PROBLEM TO WORK ON: An exact copy of the lines from the one containing "(88, 318) = (60, 310): red" through the last line below is required; include both of those lines and no others.

* * * * * * * * *

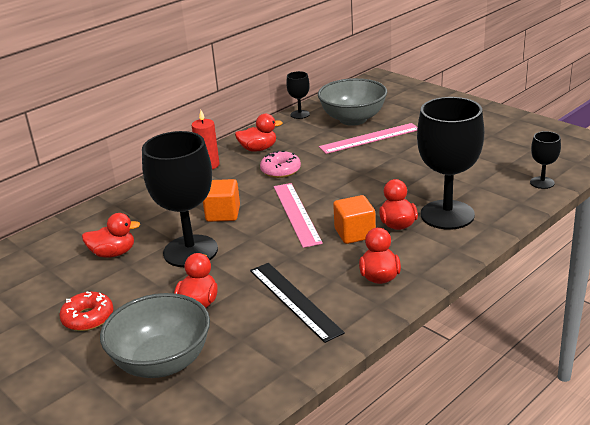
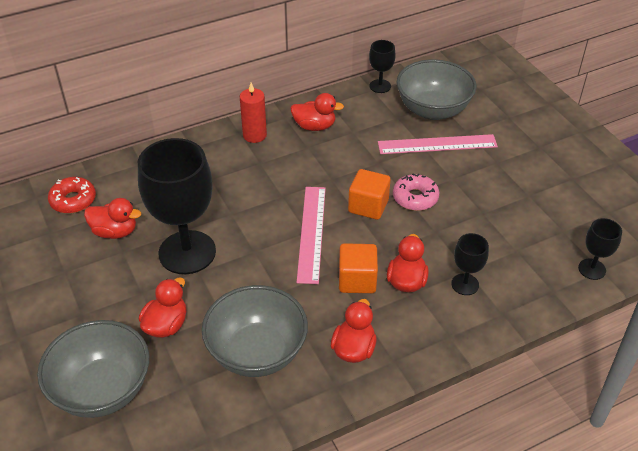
camera: 15 degrees right, 15 degrees up
(88, 318) = (60, 310): red donut -> red donut (73, 200)
(223, 214) = (239, 210): orange cube -> orange cube (368, 206)
(280, 170) = (323, 165): pink donut -> pink donut (415, 198)
(294, 300) = (257, 352): black ruler -> grey bowl
(447, 215) = (465, 284): black goblet -> black goblet, size x0.47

* * * * * * * * *

RESULT:
(88, 318) = (60, 310): red donut -> red donut (73, 200)
(223, 214) = (239, 210): orange cube -> orange cube (368, 206)
(280, 170) = (323, 165): pink donut -> pink donut (415, 198)
(294, 300) = (257, 352): black ruler -> grey bowl
(447, 215) = (465, 284): black goblet -> black goblet, size x0.47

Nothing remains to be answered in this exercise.